SOURCE RECORDS:
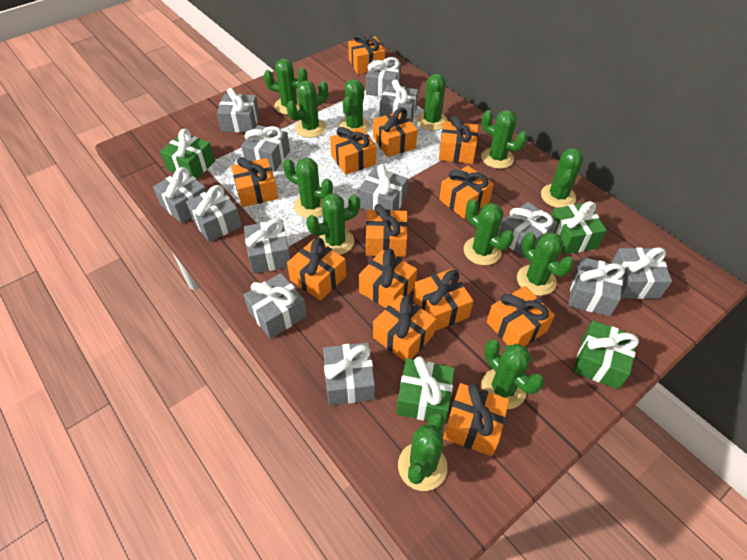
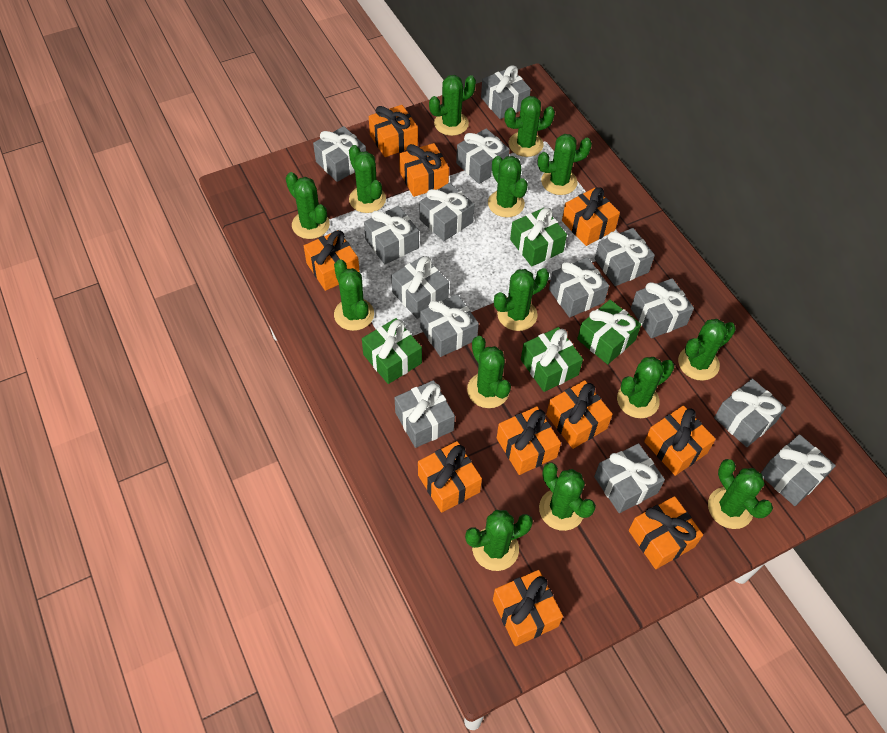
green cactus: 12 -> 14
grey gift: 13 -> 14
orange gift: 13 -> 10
---
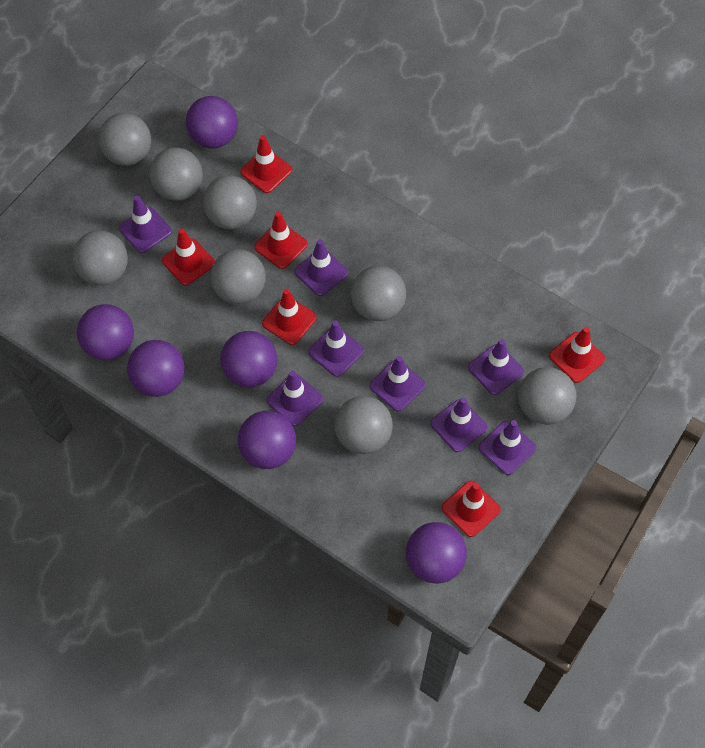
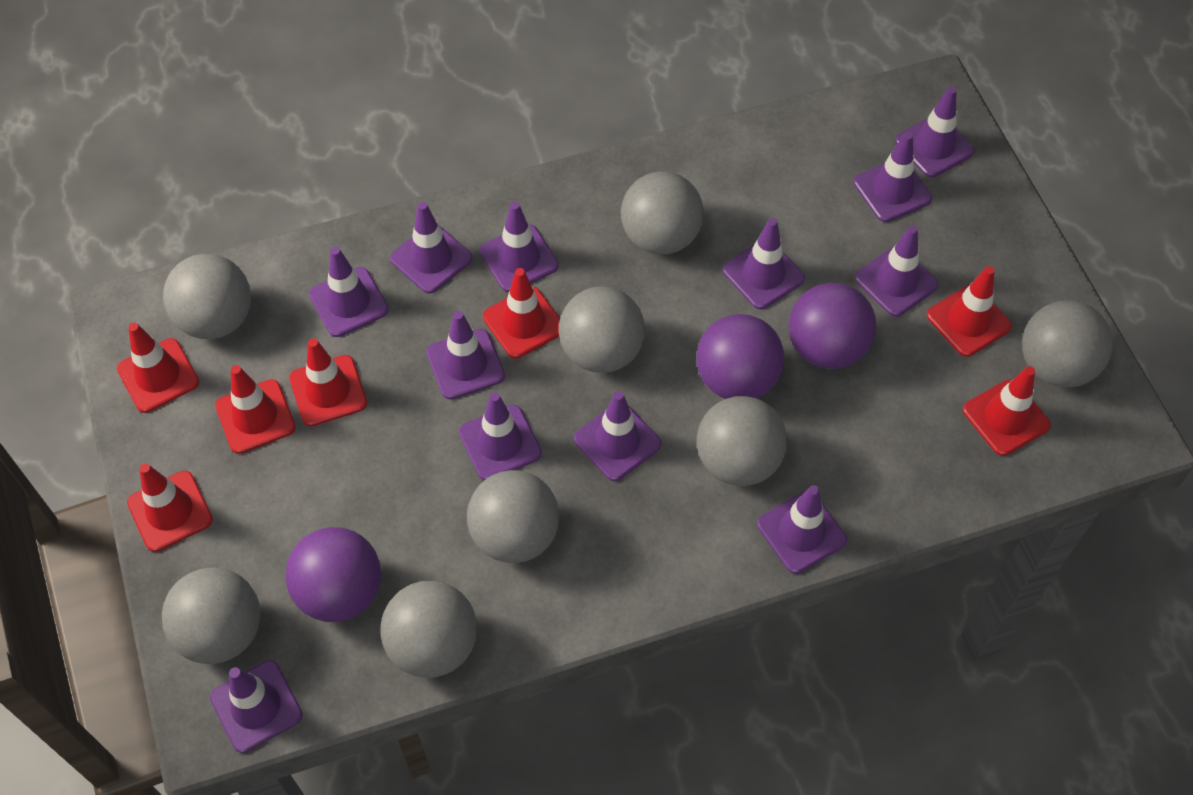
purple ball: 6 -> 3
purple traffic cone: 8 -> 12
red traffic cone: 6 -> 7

ACTIVITY:
Every line that contains "cone" should be copied out of the data.

EXERCISE RESULT:
purple traffic cone: 8 -> 12
red traffic cone: 6 -> 7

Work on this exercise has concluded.